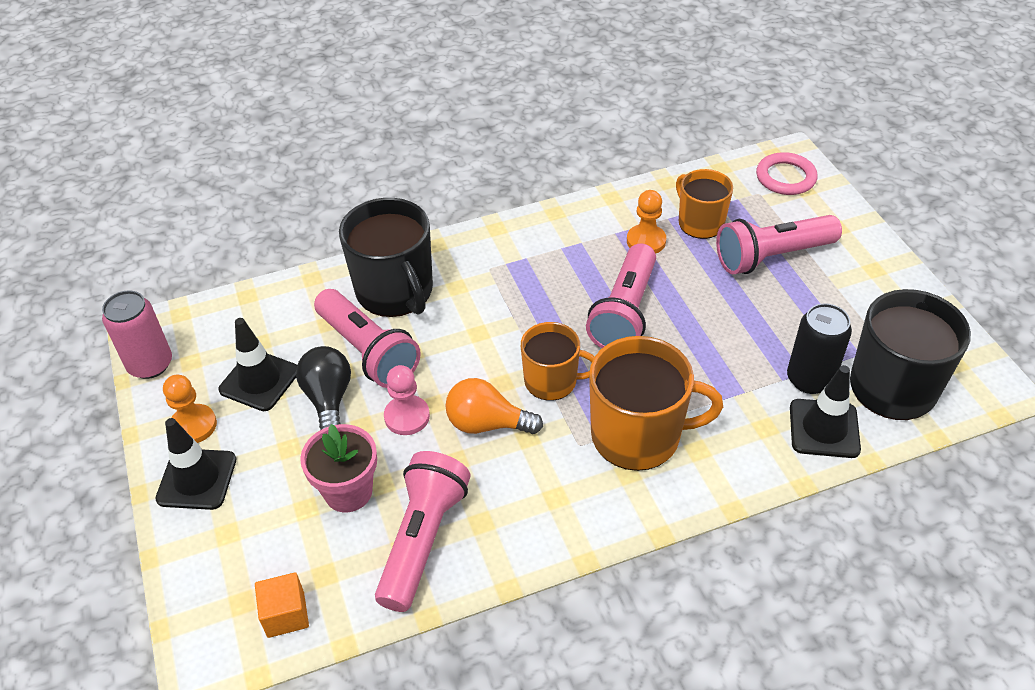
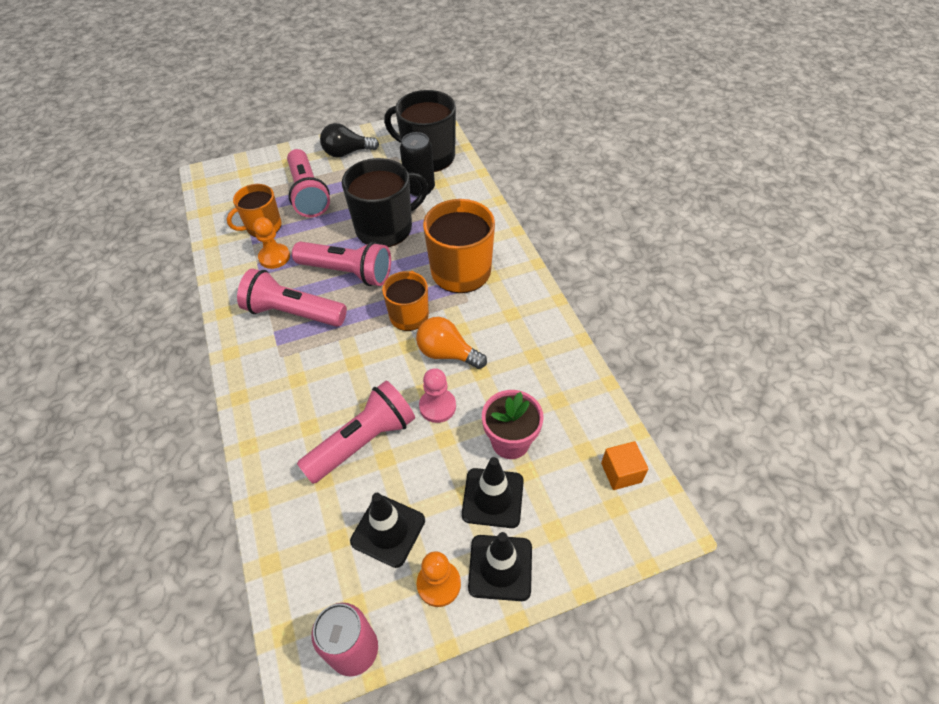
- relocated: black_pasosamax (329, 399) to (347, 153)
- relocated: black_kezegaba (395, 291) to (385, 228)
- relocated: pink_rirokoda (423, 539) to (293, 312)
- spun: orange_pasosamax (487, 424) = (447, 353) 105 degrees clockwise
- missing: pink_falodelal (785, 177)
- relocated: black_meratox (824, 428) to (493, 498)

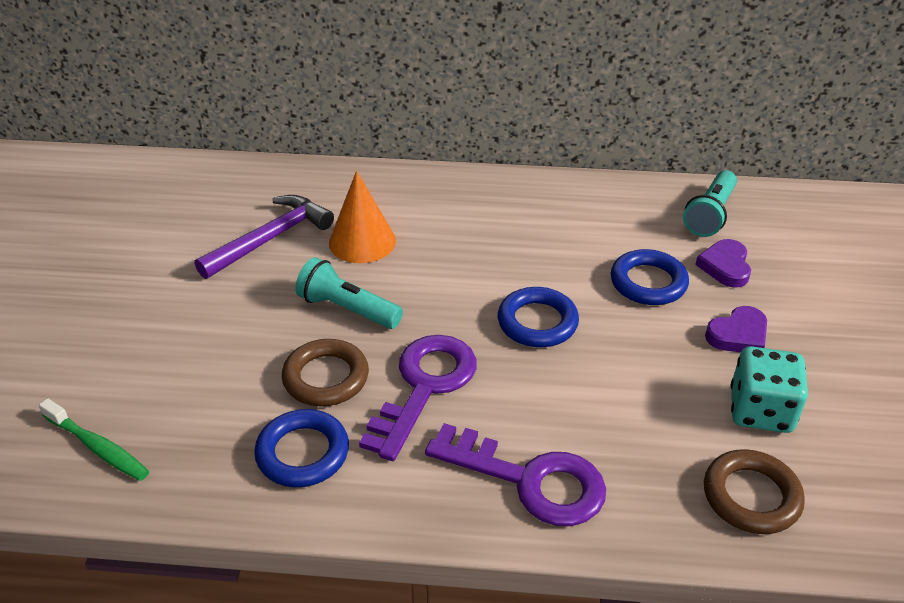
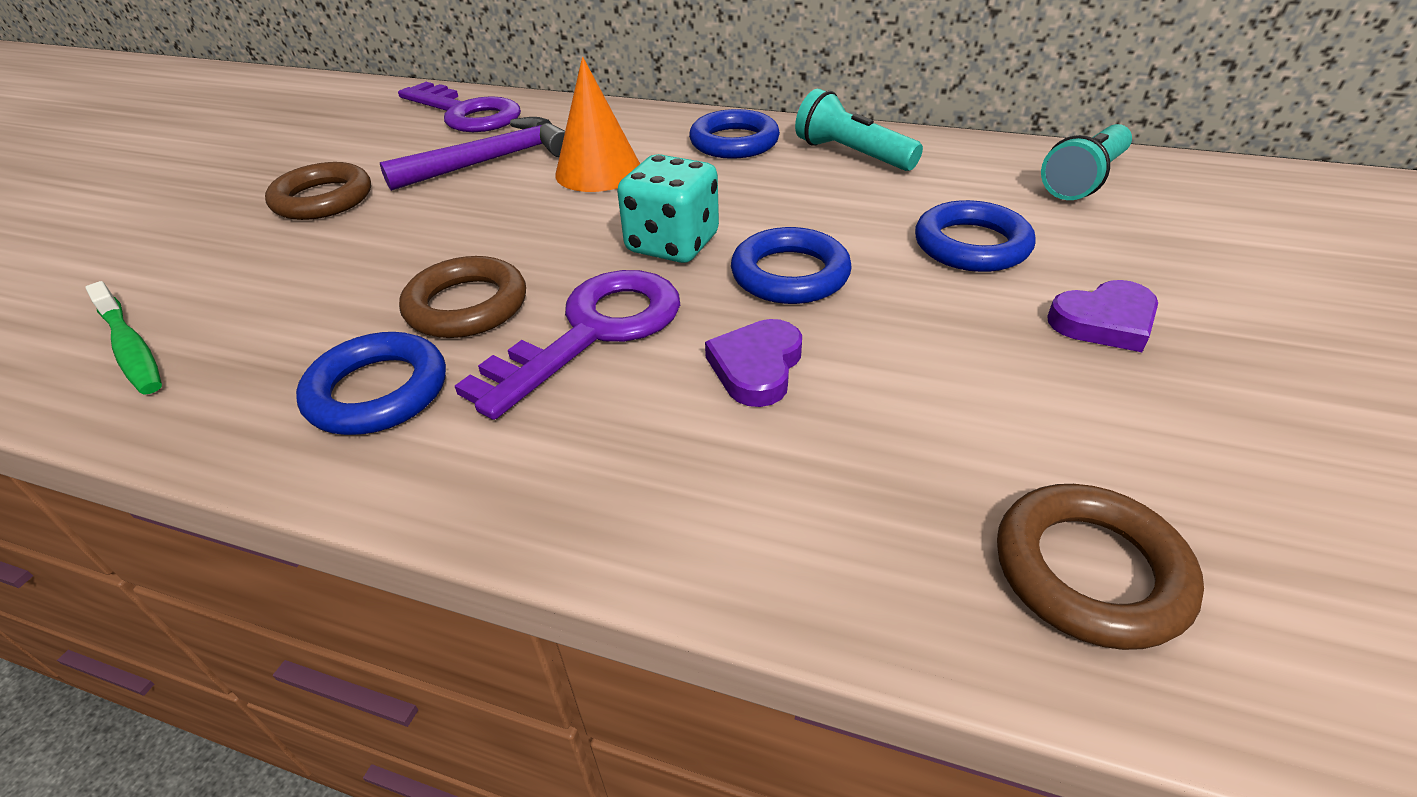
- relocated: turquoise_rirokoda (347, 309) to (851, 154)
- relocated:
* * * * * * * * *
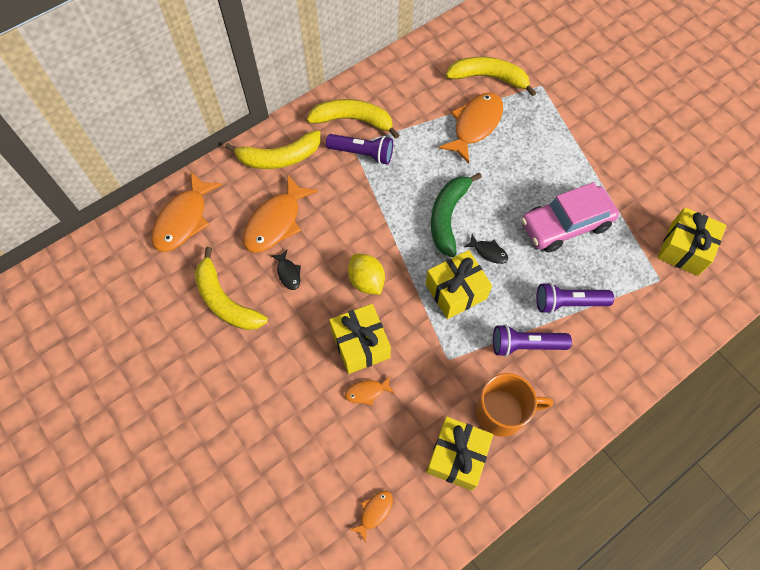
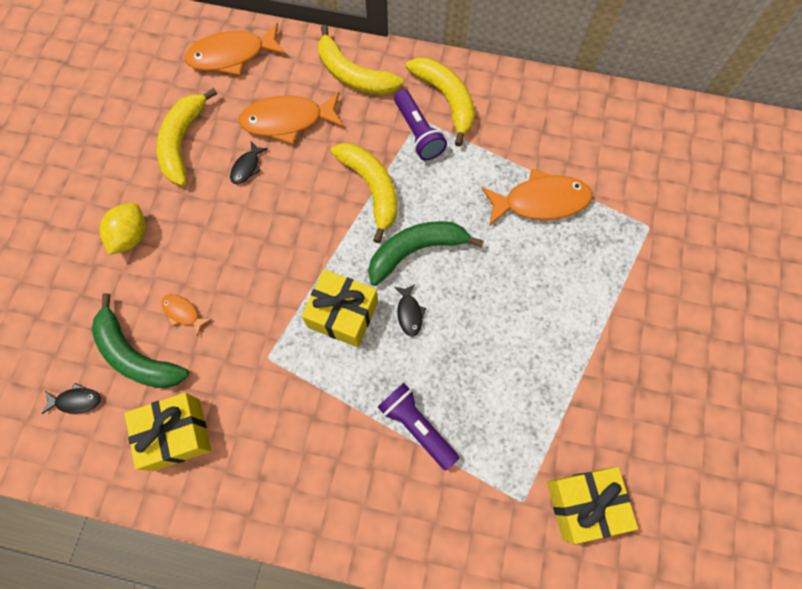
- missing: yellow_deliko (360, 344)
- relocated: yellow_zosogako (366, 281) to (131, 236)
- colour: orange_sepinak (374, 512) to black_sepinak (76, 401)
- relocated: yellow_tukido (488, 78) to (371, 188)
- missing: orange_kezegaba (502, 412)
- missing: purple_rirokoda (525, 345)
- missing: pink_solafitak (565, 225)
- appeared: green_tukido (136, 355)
* * * * * * * * *
Your task:
Copy out the range of lines above starting at the line with "- relocated: pink_rirokoda" and ending at the line with "- missing: pink_falodelal (785, 177)", exactly and including both.

Your response:
- relocated: pink_rirokoda (423, 539) to (293, 312)
- spun: orange_pasosamax (487, 424) = (447, 353) 105 degrees clockwise
- missing: pink_falodelal (785, 177)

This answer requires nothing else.